## WHAT THE TASK ASKS
Reproduce the line that holds "MATRIX pin DIN: D10 -> D9" together with all the lines after it up to the end of the entries.

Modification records

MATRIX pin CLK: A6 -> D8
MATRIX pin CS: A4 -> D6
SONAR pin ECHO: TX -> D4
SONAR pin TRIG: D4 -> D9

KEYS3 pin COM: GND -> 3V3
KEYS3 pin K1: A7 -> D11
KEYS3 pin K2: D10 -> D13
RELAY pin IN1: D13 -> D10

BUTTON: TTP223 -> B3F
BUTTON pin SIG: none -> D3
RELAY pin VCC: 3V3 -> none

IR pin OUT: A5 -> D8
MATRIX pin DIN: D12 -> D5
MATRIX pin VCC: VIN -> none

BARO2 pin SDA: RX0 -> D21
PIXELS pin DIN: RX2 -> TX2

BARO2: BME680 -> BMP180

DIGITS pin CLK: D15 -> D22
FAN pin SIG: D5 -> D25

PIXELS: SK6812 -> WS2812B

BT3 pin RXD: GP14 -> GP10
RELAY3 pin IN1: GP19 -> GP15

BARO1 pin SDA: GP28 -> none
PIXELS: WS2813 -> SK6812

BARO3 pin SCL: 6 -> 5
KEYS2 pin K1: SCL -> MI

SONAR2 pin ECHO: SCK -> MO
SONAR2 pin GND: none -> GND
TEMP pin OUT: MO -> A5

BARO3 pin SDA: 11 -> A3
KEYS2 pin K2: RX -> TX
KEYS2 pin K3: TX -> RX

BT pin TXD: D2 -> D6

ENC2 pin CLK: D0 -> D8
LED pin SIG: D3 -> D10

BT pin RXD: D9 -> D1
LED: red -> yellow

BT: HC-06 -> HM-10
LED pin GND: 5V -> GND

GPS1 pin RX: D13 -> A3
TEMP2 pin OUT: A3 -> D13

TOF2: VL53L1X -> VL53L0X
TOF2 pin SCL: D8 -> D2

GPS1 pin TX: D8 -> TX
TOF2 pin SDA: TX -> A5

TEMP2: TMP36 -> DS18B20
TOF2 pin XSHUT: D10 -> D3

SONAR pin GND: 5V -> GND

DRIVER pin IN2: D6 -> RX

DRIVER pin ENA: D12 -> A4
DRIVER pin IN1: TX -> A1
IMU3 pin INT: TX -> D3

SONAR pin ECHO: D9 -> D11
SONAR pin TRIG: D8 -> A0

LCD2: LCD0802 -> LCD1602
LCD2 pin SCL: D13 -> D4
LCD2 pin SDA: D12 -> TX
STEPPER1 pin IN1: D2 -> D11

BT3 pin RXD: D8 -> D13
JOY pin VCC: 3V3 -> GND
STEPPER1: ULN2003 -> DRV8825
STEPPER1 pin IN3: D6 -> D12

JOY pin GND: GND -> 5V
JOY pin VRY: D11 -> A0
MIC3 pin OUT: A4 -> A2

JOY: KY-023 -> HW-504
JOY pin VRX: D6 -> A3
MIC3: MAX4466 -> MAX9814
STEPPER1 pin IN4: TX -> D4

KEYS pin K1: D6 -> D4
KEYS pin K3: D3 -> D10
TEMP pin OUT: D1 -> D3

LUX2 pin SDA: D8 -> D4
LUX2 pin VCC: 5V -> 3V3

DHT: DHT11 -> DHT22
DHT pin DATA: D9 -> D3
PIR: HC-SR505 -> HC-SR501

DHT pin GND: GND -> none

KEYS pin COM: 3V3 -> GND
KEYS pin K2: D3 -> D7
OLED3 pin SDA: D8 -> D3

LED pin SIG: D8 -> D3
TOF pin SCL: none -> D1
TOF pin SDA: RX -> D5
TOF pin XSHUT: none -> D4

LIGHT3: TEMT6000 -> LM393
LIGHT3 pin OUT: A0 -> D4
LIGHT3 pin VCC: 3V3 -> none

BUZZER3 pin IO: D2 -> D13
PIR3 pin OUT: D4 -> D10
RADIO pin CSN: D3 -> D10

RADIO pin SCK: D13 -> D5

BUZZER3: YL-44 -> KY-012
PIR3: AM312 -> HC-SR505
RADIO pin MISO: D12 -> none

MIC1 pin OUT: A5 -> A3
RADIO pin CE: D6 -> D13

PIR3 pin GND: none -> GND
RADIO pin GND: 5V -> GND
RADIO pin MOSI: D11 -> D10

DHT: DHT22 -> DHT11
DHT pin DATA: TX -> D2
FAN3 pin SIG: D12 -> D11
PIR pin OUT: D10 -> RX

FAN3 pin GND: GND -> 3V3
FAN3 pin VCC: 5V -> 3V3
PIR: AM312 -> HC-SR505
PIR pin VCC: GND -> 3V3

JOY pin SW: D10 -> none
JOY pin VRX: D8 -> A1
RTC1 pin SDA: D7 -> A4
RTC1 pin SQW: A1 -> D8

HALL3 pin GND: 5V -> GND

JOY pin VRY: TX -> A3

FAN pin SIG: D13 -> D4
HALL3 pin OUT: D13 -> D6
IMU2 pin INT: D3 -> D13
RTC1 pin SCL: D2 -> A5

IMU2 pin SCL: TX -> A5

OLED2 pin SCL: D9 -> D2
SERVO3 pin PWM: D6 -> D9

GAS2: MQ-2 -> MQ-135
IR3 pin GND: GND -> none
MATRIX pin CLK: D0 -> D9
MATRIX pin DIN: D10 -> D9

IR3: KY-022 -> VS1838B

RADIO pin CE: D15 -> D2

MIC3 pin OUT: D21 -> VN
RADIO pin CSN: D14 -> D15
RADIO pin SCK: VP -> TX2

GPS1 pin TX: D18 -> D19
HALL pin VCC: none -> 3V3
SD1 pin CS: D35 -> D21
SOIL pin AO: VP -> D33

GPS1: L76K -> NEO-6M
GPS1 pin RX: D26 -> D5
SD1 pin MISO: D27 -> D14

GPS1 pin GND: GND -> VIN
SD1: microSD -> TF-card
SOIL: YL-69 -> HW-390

## WORKED SOLUTION
MATRIX pin DIN: D10 -> D9

IR3: KY-022 -> VS1838B

RADIO pin CE: D15 -> D2

MIC3 pin OUT: D21 -> VN
RADIO pin CSN: D14 -> D15
RADIO pin SCK: VP -> TX2

GPS1 pin TX: D18 -> D19
HALL pin VCC: none -> 3V3
SD1 pin CS: D35 -> D21
SOIL pin AO: VP -> D33

GPS1: L76K -> NEO-6M
GPS1 pin RX: D26 -> D5
SD1 pin MISO: D27 -> D14

GPS1 pin GND: GND -> VIN
SD1: microSD -> TF-card
SOIL: YL-69 -> HW-390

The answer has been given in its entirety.